| GOAL |
Reproduce every line of the data below in full, adding 84 to each x and y coordinate value in the answers. Leave the pictures out of your response.

— BEGIN MATERIAL PROVIDED —

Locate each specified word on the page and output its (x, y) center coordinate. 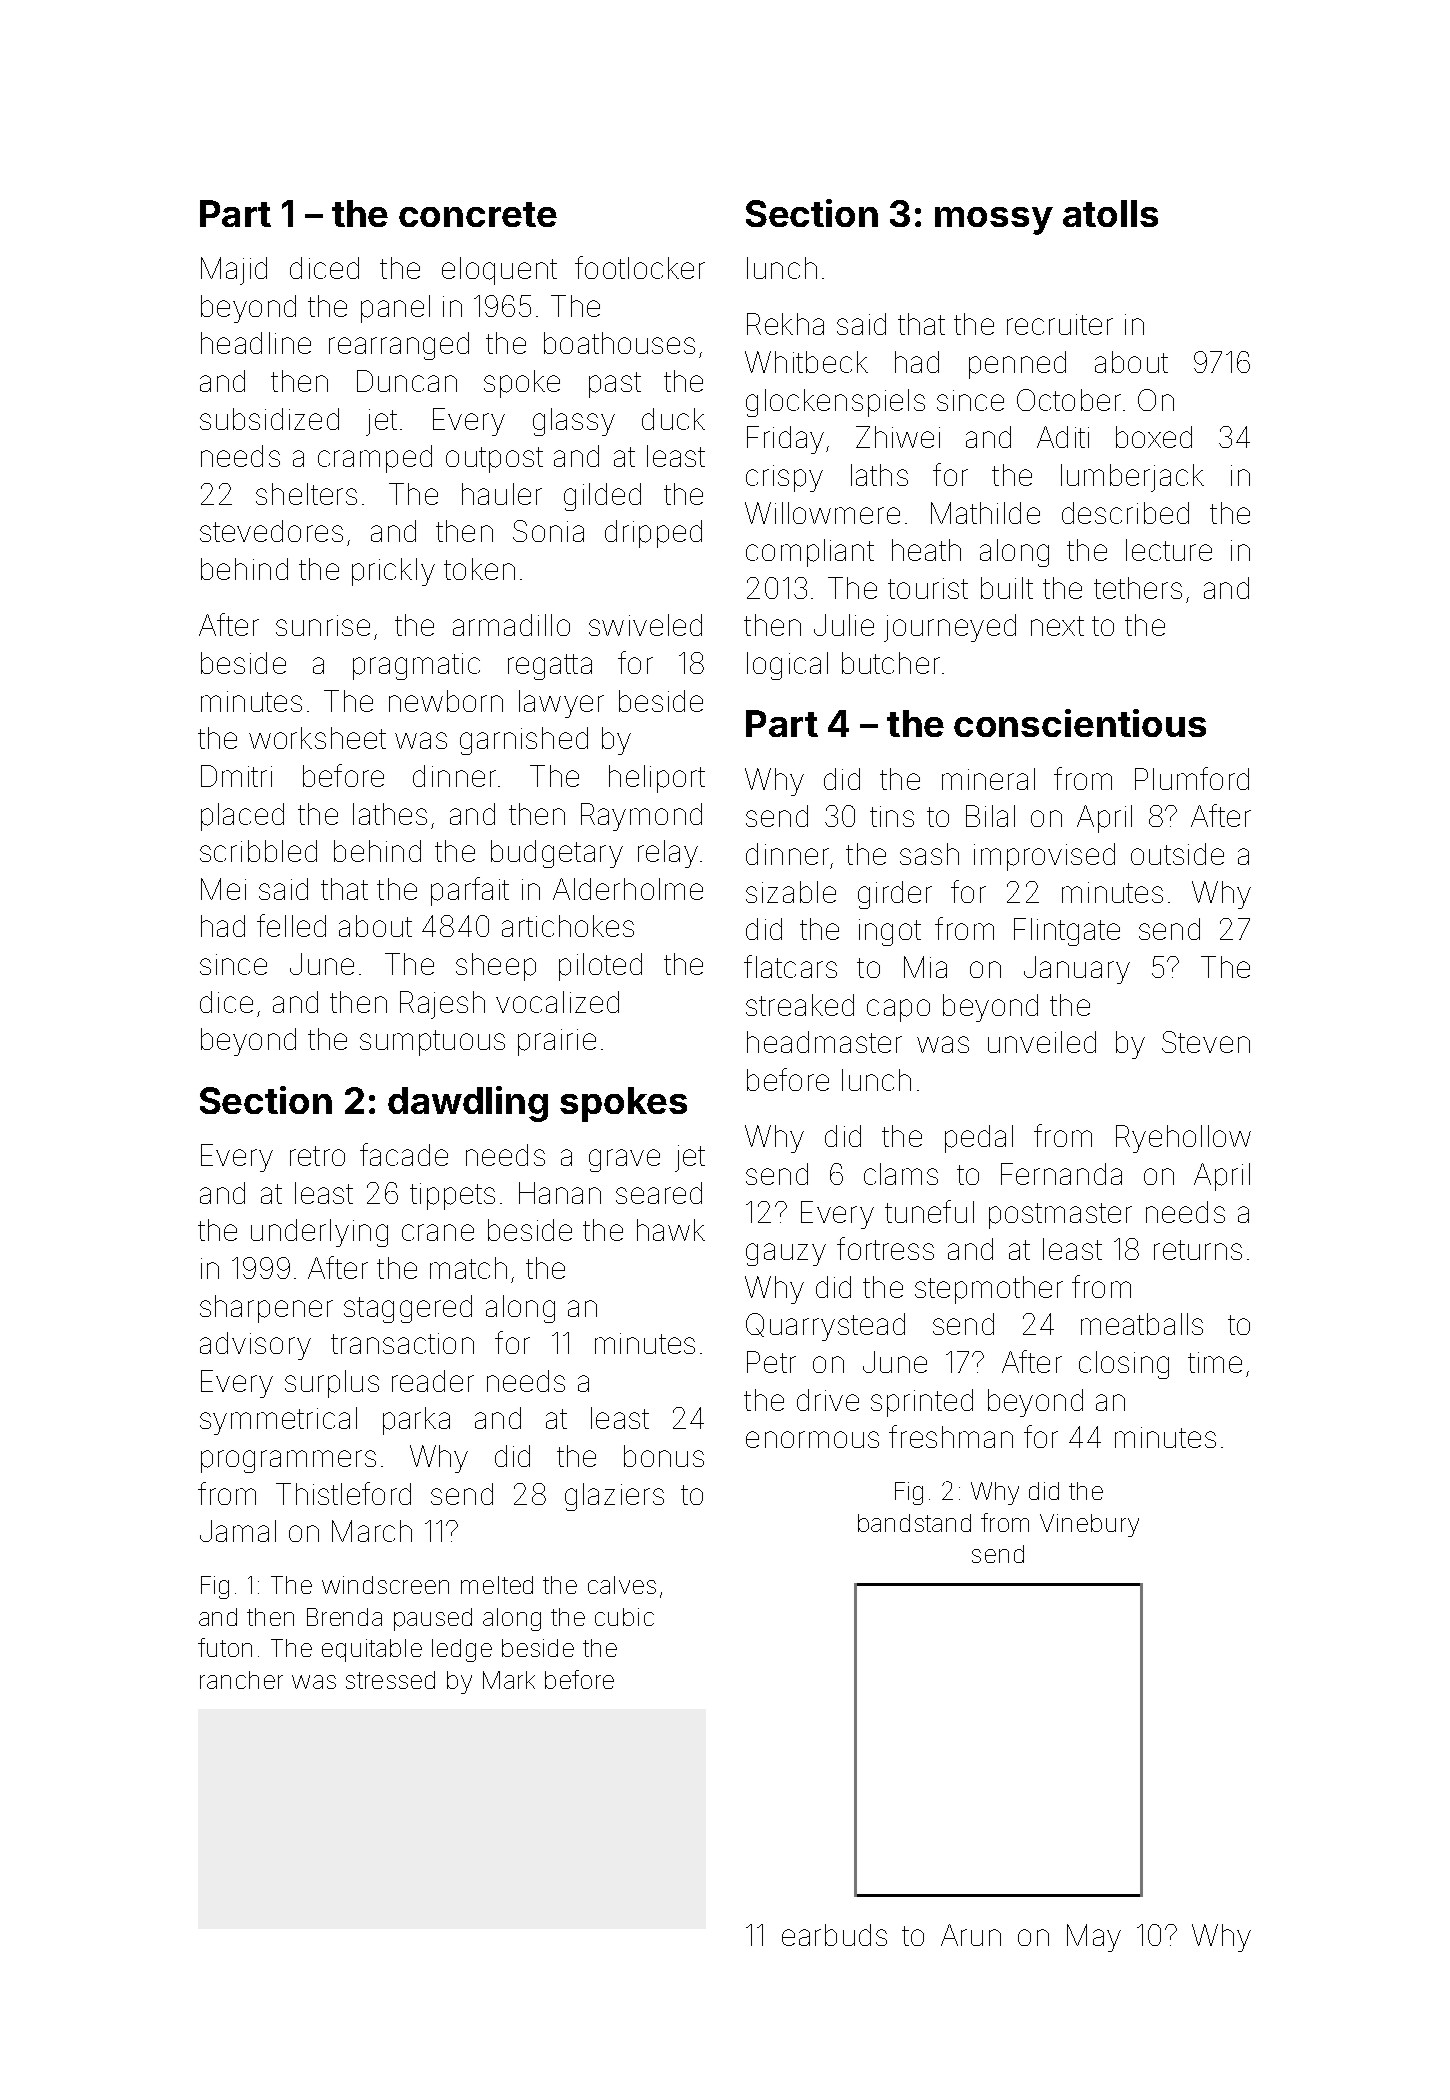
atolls (1110, 213)
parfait (470, 891)
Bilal (990, 816)
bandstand (914, 1523)
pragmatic (416, 666)
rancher (241, 1680)
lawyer (561, 704)
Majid (234, 271)
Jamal (238, 1531)
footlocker (640, 267)
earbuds (834, 1935)
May (1094, 1938)
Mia (925, 967)
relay (668, 854)
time (1215, 1362)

— END MATERIAL PROVIDED —

| WRITTEN ANSWER |
Locate each specified word on the page and output its (x, y) center coordinate. 
atolls (1194, 297)
parfait (554, 975)
Bilal (1074, 900)
bandstand (998, 1607)
pragmatic (500, 750)
rancher (325, 1764)
lawyer (645, 788)
Majid (318, 355)
Jamal (322, 1615)
footlocker (724, 351)
earbuds (918, 2019)
May (1178, 2022)
Mia (1009, 1051)
relay (752, 938)
time (1299, 1446)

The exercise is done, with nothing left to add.